• Extracted data:
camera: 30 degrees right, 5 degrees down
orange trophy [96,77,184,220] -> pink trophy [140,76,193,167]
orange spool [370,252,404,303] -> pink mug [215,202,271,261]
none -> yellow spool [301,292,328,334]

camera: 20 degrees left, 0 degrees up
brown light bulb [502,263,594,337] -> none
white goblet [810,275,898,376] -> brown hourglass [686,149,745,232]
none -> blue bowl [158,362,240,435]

* * *

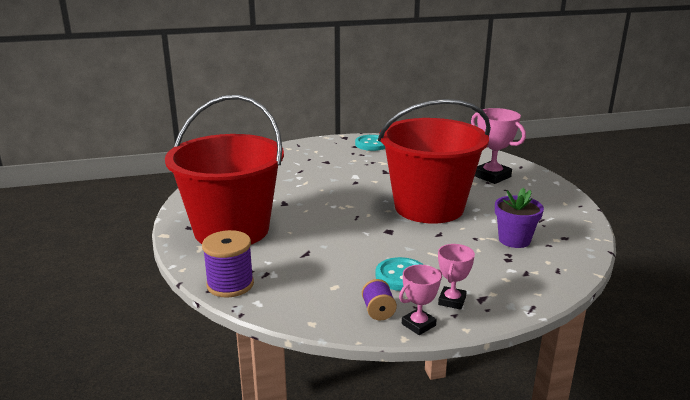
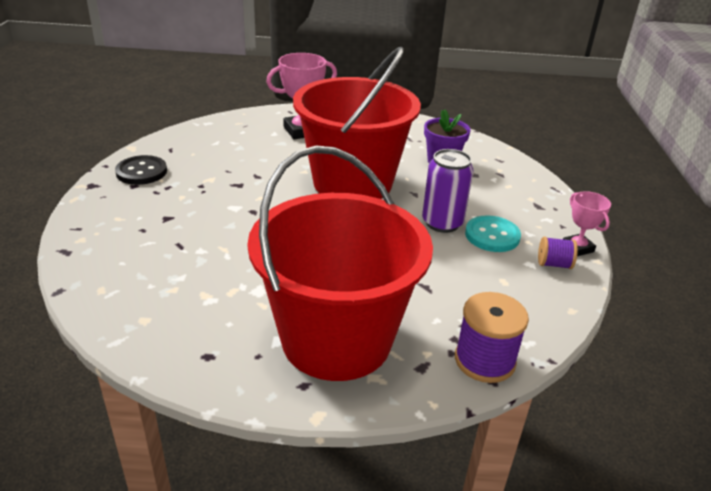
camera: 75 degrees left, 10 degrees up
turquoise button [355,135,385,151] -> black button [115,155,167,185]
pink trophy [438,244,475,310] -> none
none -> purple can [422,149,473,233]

• The task: Using the entries above, return exactly the lines from the line with "turquoise button [355,135,385,151]" to the line with "none -> purple can [422,149,473,233]", counting both of those lines.

• Answer area:
turquoise button [355,135,385,151] -> black button [115,155,167,185]
pink trophy [438,244,475,310] -> none
none -> purple can [422,149,473,233]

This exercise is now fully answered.